=== Recorded information ===
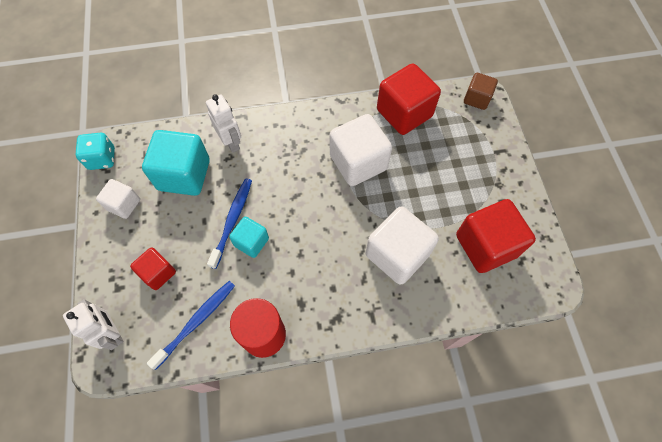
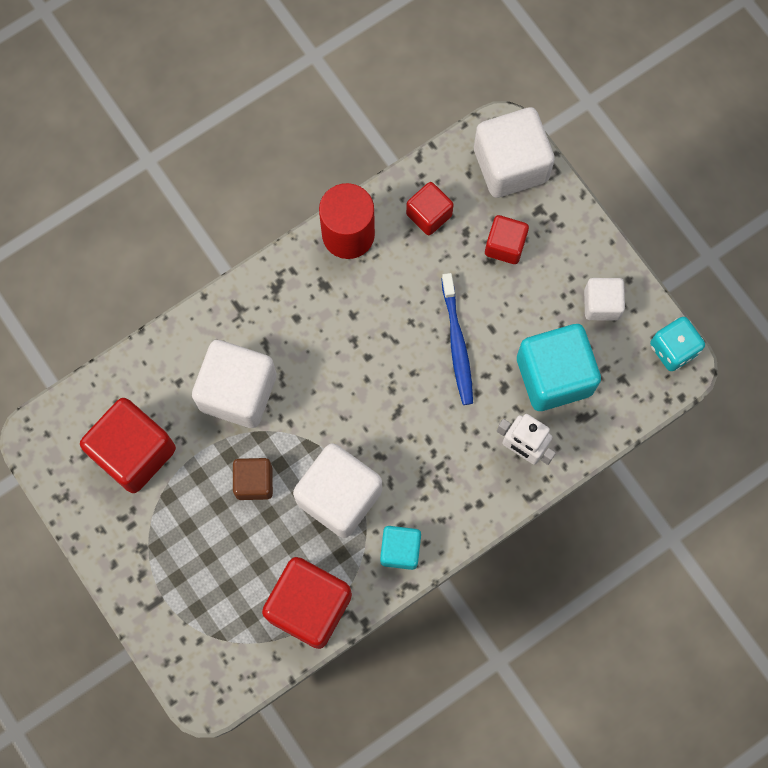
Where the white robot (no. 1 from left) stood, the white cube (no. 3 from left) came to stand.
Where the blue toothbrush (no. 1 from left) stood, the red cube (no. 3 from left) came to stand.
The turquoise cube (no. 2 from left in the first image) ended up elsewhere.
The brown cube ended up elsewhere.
===
Your instructions
With the pictures set aside, copy each line above as written.

Exercise response
Where the white robot (no. 1 from left) stood, the white cube (no. 3 from left) came to stand.
Where the blue toothbrush (no. 1 from left) stood, the red cube (no. 3 from left) came to stand.
The turquoise cube (no. 2 from left in the first image) ended up elsewhere.
The brown cube ended up elsewhere.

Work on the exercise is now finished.